*** Exercise input

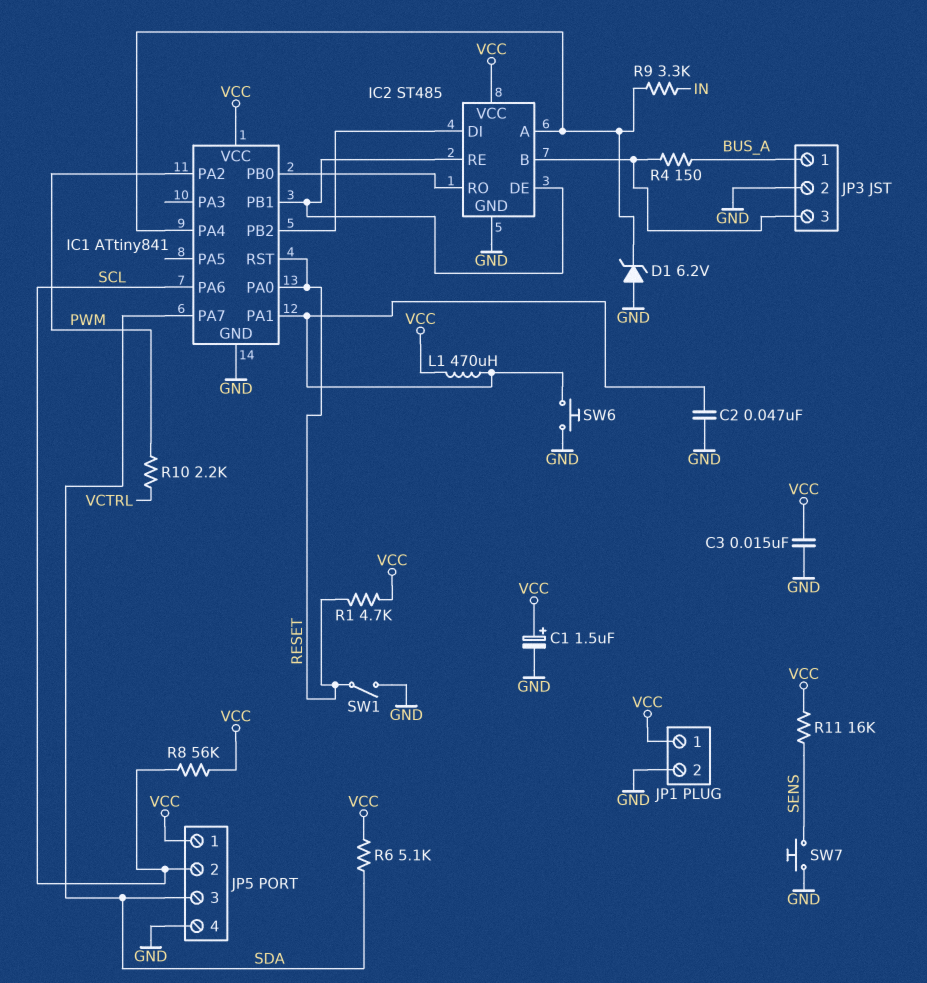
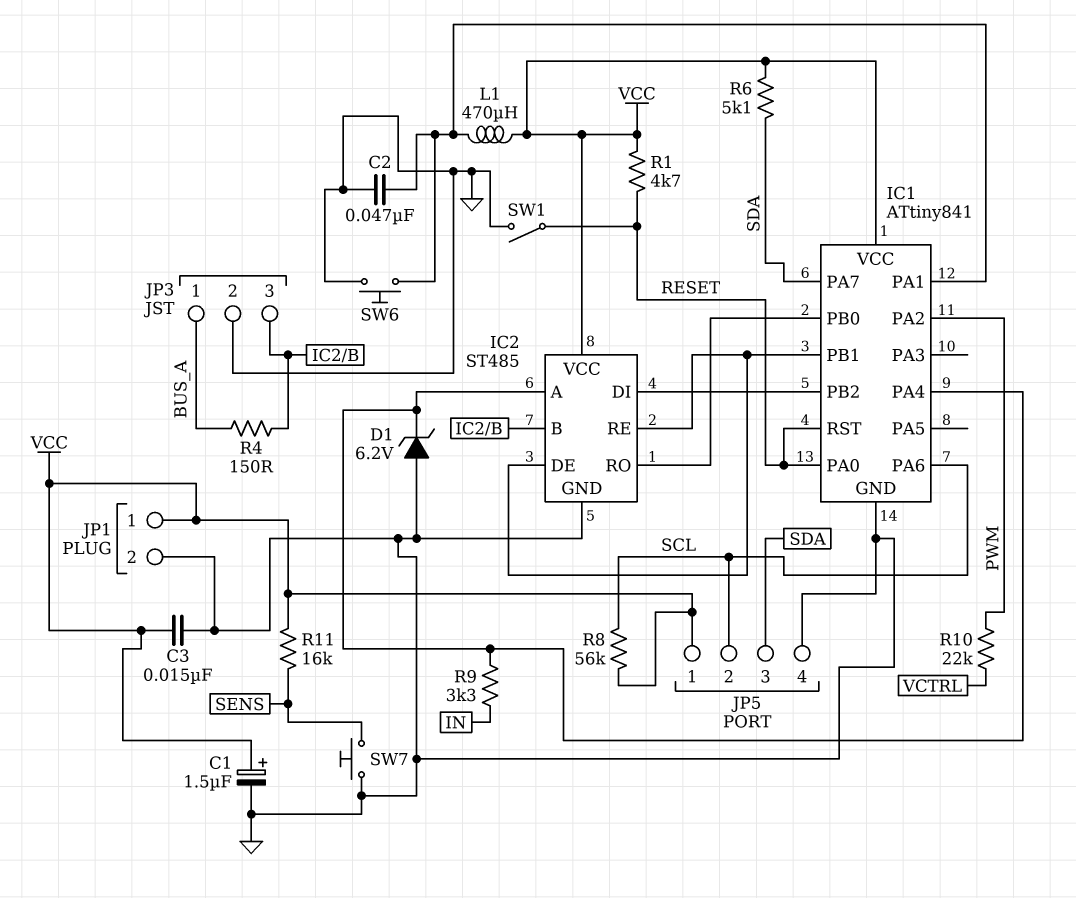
R10: 2.2k (PWM, VCTRL) -> 22k (PWM, VCTRL)

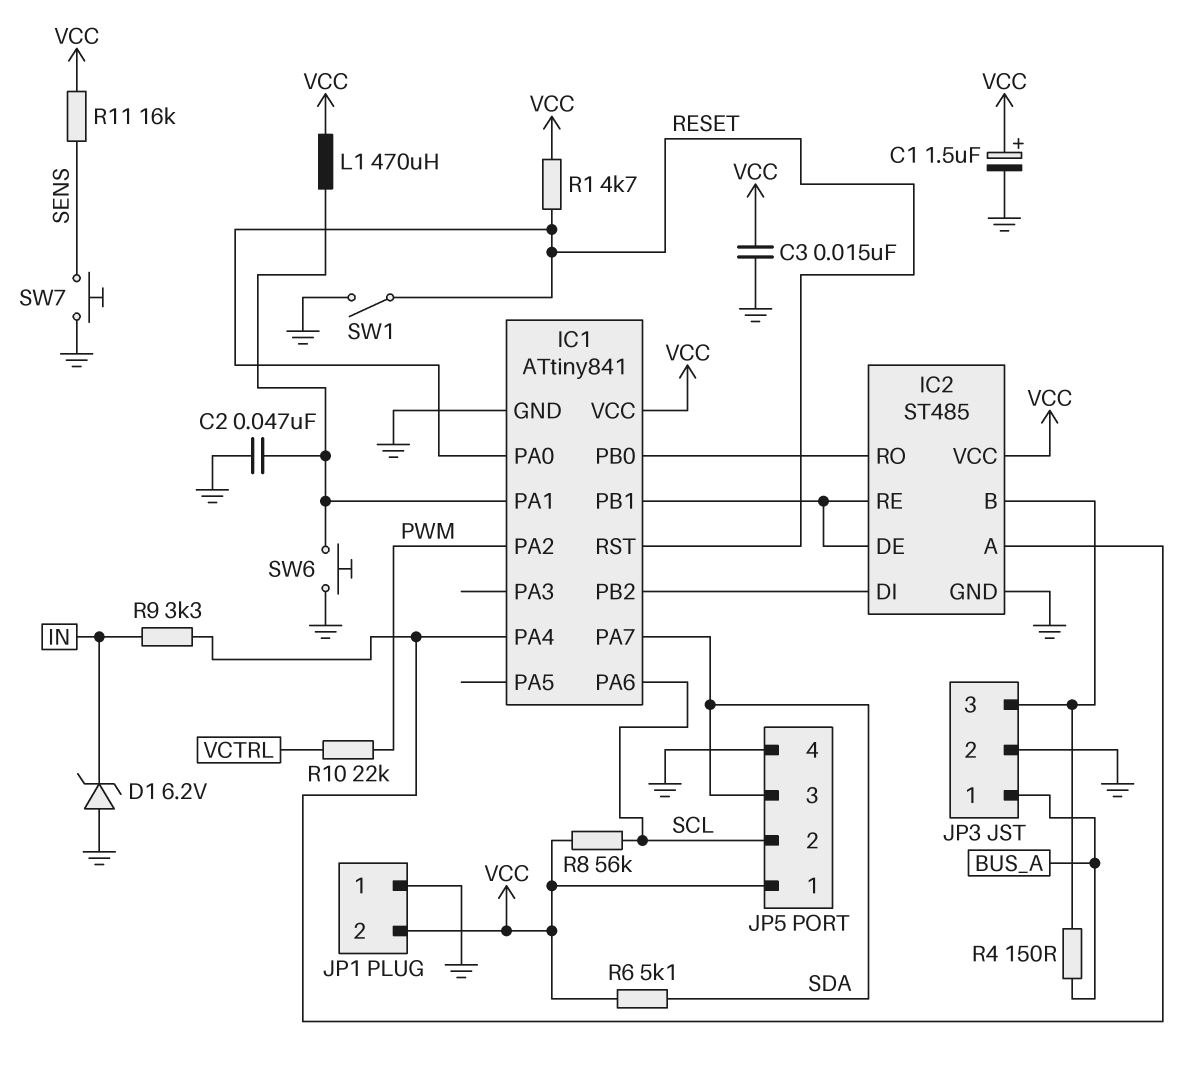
D1: zener 6.2V (A GND, K IC1/PA4) -> zener 6.2V (A GND, K IN)
JP1 pin 1: VCC -> GND
JP1 pin 2: GND -> VCC

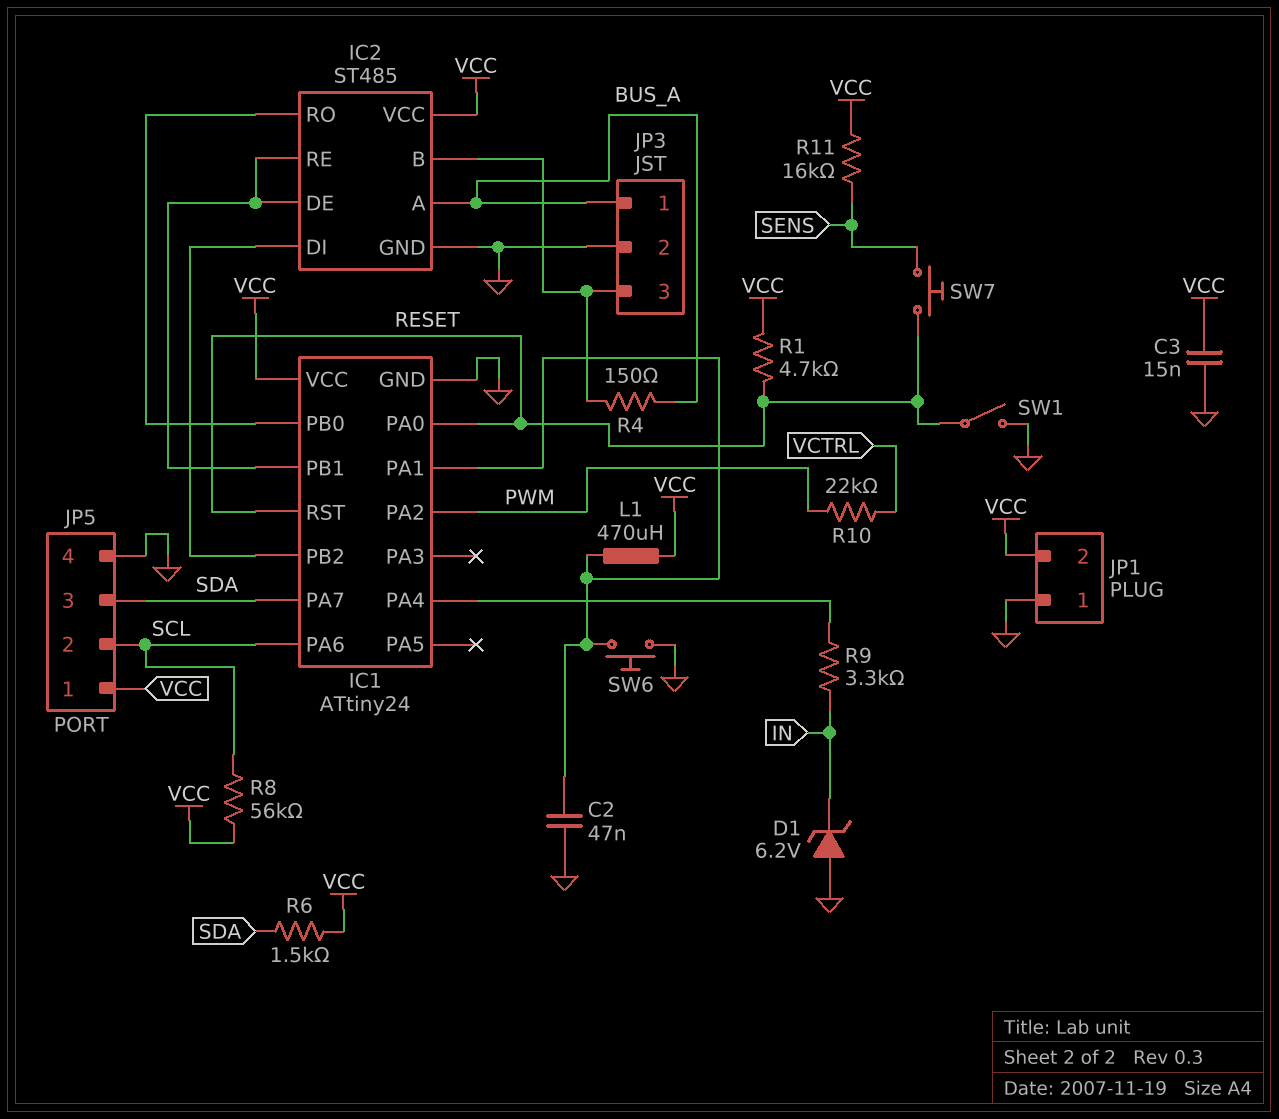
C1: 1.5uF (plus VCC, minus GND) -> none
IC1: ATtiny841 -> ATtiny24
IC2 pin A: IC1/PA4 -> BUS_A
R6: 5.1k (SDA, VCC) -> 1.5k (SDA, VCC)
SW7: button (GND, SENS) -> button (RESET, SENS)

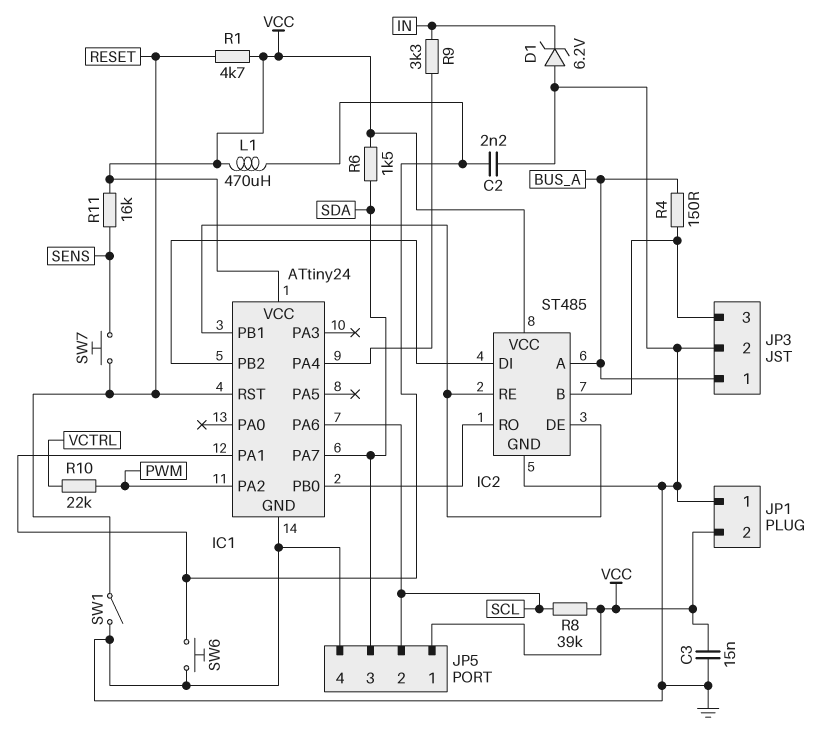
C2: 47nF (GND, IC1/PA1) -> 2.2nF (GND, IC1/PA1)
IC1 pin PA0: RESET -> none
R8: 56k (SCL, VCC) -> 39k (SCL, VCC)

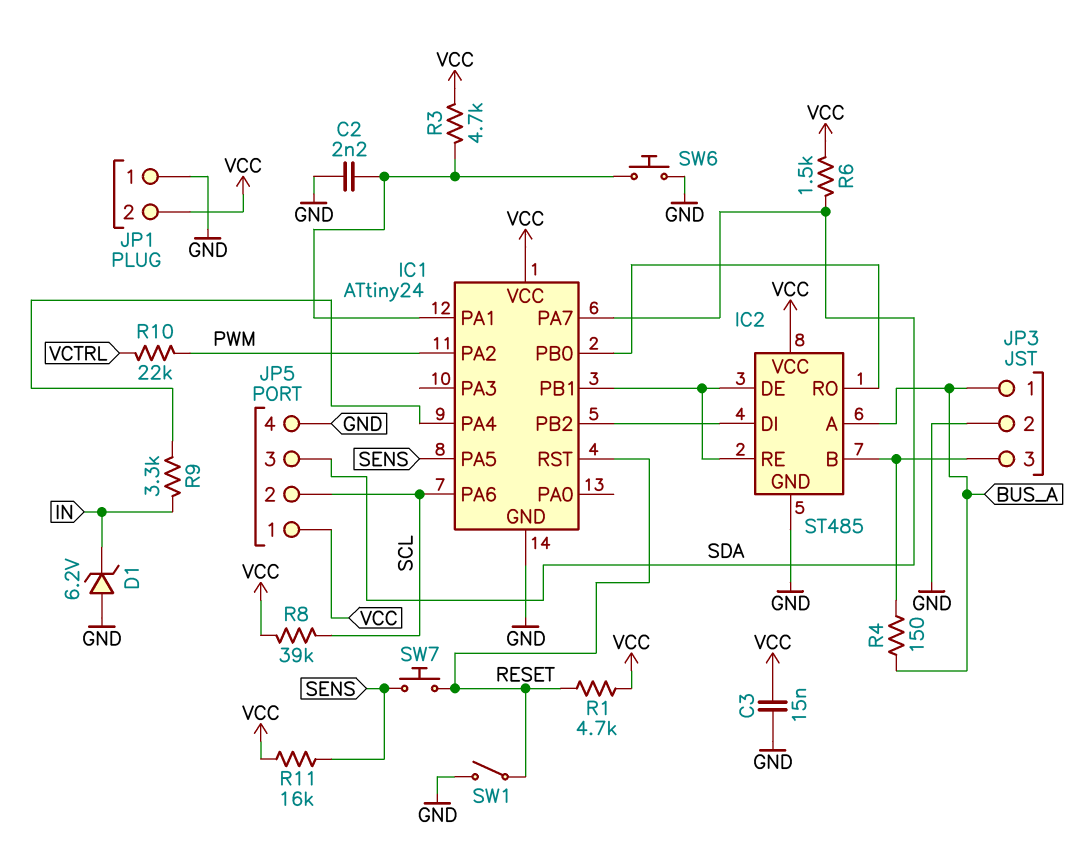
IC1 pin PA5: none -> SENS
L1: 470uH (IC1/PA1, VCC) -> none
R3: none -> 4.7k (IC1/PA1, VCC)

******

* _Aim of the task_
Work out how many lines in the records above contain the word "RESET". State only that number.

* _Exercise solution_
2